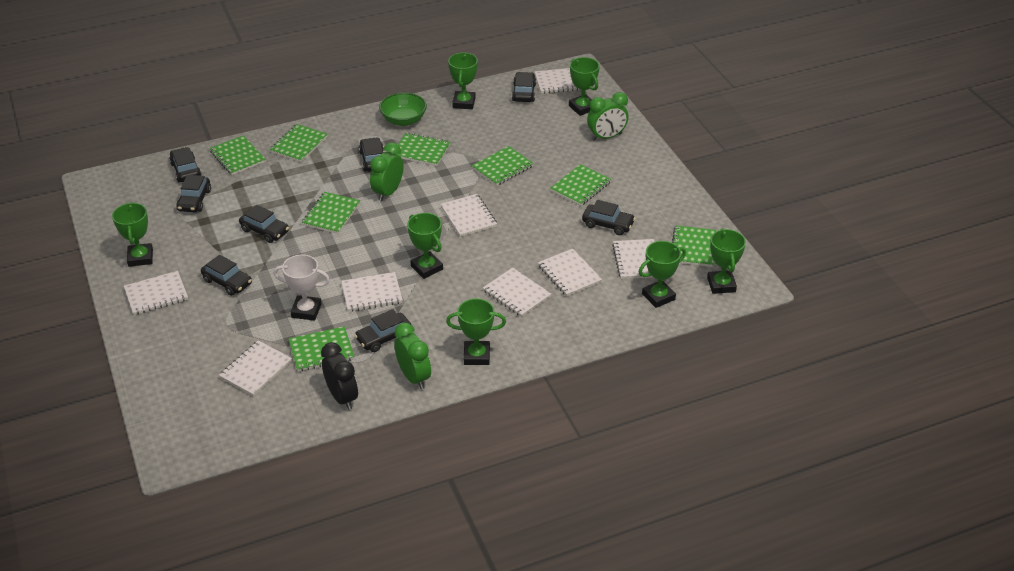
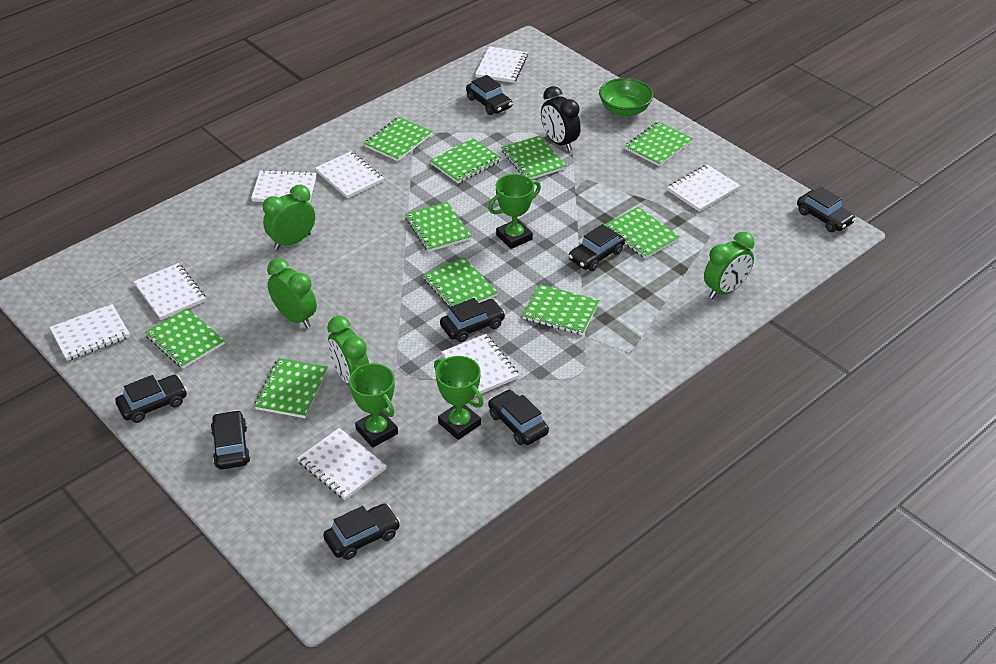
green clock: 3 -> 4
green notebook: 8 -> 10
green trophy: 7 -> 3
white trophy: 1 -> 0

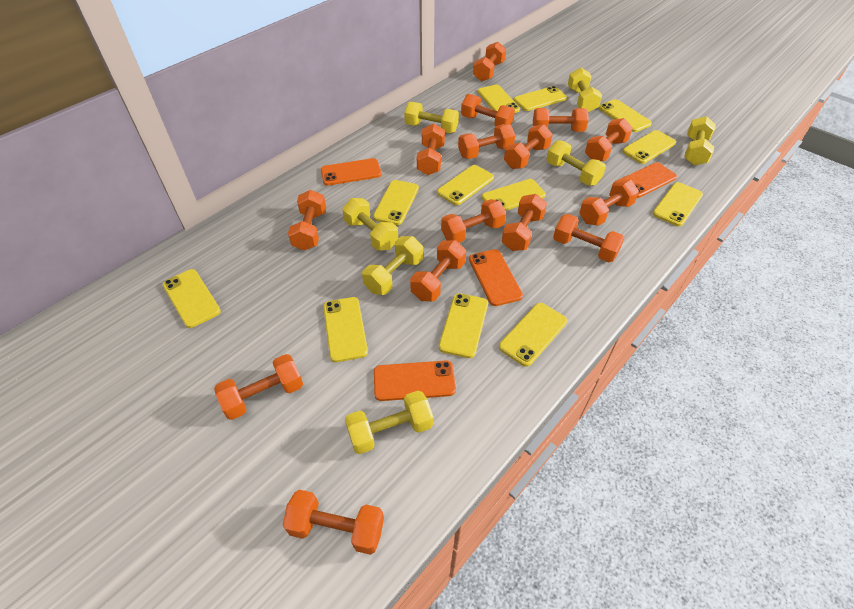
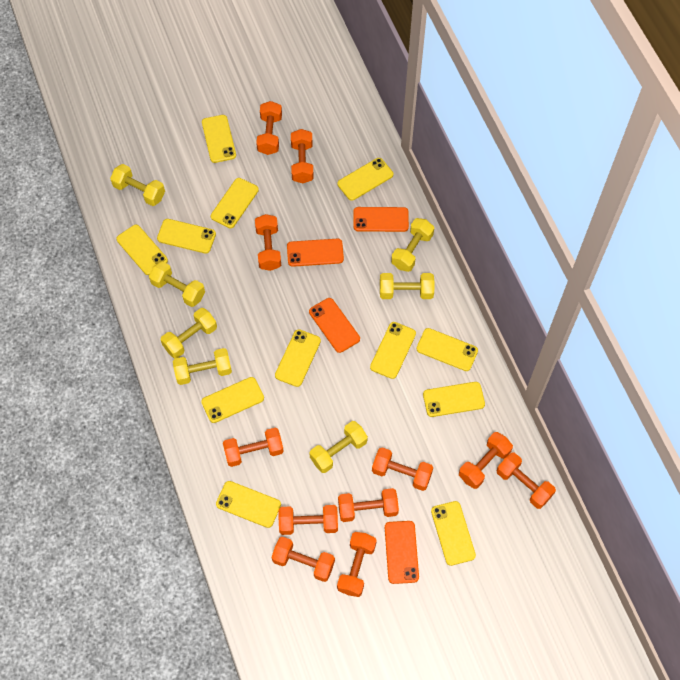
orange dumbbell: 15 -> 11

+ + + +

▶ _Problem to work on_:
Lines with the word "green": copy each one from the data above.

▶ _Answer box_:
green clock: 3 -> 4
green notebook: 8 -> 10
green trophy: 7 -> 3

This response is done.